## Requirement
Reproduce the following lines word for word, keeping every line in order and unchanged.

Stored entries
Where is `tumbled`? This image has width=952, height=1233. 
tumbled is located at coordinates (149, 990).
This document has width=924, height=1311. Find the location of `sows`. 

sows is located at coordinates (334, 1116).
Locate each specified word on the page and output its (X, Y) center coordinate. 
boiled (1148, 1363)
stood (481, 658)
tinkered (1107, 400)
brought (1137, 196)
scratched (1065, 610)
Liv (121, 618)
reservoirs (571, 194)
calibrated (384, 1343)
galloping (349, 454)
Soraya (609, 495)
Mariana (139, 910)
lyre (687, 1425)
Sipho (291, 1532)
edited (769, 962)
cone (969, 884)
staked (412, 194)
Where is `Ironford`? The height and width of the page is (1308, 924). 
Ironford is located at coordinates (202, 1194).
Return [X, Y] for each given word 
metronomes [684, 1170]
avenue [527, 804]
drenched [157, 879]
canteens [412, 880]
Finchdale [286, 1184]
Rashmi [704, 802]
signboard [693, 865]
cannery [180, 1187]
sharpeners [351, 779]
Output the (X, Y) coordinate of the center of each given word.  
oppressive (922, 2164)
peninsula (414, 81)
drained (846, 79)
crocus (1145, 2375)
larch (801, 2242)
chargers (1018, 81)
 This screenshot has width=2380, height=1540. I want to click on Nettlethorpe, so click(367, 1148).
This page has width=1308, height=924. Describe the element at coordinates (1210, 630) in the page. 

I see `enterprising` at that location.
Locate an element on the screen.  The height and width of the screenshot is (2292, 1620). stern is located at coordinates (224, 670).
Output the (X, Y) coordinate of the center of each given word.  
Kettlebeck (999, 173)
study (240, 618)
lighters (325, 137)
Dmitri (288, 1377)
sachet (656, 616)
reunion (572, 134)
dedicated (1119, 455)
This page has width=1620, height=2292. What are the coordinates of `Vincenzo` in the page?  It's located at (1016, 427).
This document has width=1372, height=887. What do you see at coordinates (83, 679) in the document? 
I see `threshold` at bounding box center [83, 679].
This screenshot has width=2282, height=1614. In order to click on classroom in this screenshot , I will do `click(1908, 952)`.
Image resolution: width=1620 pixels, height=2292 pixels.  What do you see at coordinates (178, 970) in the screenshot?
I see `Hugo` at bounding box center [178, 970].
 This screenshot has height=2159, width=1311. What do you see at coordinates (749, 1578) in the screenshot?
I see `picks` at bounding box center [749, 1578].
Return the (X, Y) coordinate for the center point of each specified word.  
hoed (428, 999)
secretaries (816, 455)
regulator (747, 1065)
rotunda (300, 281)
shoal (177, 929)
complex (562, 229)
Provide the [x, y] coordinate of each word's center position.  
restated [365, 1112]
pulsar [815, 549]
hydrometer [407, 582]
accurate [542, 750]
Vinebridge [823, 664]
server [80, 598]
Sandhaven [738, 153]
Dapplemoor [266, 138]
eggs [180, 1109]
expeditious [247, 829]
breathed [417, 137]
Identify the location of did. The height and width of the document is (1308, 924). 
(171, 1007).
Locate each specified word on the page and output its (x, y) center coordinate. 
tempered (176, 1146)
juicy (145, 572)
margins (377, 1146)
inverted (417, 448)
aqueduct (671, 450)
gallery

## Full response
Where is `tumbled`? This image has width=952, height=1233. 
tumbled is located at coordinates (149, 990).
This document has width=924, height=1311. Find the location of `sows`. 

sows is located at coordinates (334, 1116).
Locate each specified word on the page and output its (X, Y) center coordinate. 
boiled (1148, 1363)
stood (481, 658)
tinkered (1107, 400)
brought (1137, 196)
scratched (1065, 610)
Liv (121, 618)
reservoirs (571, 194)
calibrated (384, 1343)
galloping (349, 454)
Soraya (609, 495)
Mariana (139, 910)
lyre (687, 1425)
Sipho (291, 1532)
edited (769, 962)
cone (969, 884)
staked (412, 194)
Where is `Ironford`? The height and width of the page is (1308, 924). 
Ironford is located at coordinates (202, 1194).
Return [X, Y] for each given word 
metronomes [684, 1170]
avenue [527, 804]
drenched [157, 879]
canteens [412, 880]
Finchdale [286, 1184]
Rashmi [704, 802]
signboard [693, 865]
cannery [180, 1187]
sharpeners [351, 779]
Output the (X, Y) coordinate of the center of each given word.  
oppressive (922, 2164)
peninsula (414, 81)
drained (846, 79)
crocus (1145, 2375)
larch (801, 2242)
chargers (1018, 81)
 This screenshot has width=2380, height=1540. I want to click on Nettlethorpe, so click(367, 1148).
This page has width=1308, height=924. Describe the element at coordinates (1210, 630) in the page. 

I see `enterprising` at that location.
Locate an element on the screen.  The height and width of the screenshot is (2292, 1620). stern is located at coordinates (224, 670).
Output the (X, Y) coordinate of the center of each given word.  
Kettlebeck (999, 173)
study (240, 618)
lighters (325, 137)
Dmitri (288, 1377)
sachet (656, 616)
reunion (572, 134)
dedicated (1119, 455)
This page has width=1620, height=2292. What are the coordinates of `Vincenzo` in the page?  It's located at (1016, 427).
This document has width=1372, height=887. What do you see at coordinates (83, 679) in the document? 
I see `threshold` at bounding box center [83, 679].
This screenshot has width=2282, height=1614. In order to click on classroom in this screenshot , I will do `click(1908, 952)`.
Image resolution: width=1620 pixels, height=2292 pixels.  What do you see at coordinates (178, 970) in the screenshot?
I see `Hugo` at bounding box center [178, 970].
 This screenshot has height=2159, width=1311. What do you see at coordinates (749, 1578) in the screenshot?
I see `picks` at bounding box center [749, 1578].
Return the (X, Y) coordinate for the center point of each specified word.  
hoed (428, 999)
secretaries (816, 455)
regulator (747, 1065)
rotunda (300, 281)
shoal (177, 929)
complex (562, 229)
Provide the [x, y] coordinate of each word's center position.  
restated [365, 1112]
pulsar [815, 549]
hydrometer [407, 582]
accurate [542, 750]
Vinebridge [823, 664]
server [80, 598]
Sandhaven [738, 153]
Dapplemoor [266, 138]
eggs [180, 1109]
expeditious [247, 829]
breathed [417, 137]
Identify the location of did. The height and width of the document is (1308, 924). 
(171, 1007).
Locate each specified word on the page and output its (x, y) center coordinate. 
tempered (176, 1146)
juicy (145, 572)
margins (377, 1146)
inverted (417, 448)
aqueduct (671, 450)
gallery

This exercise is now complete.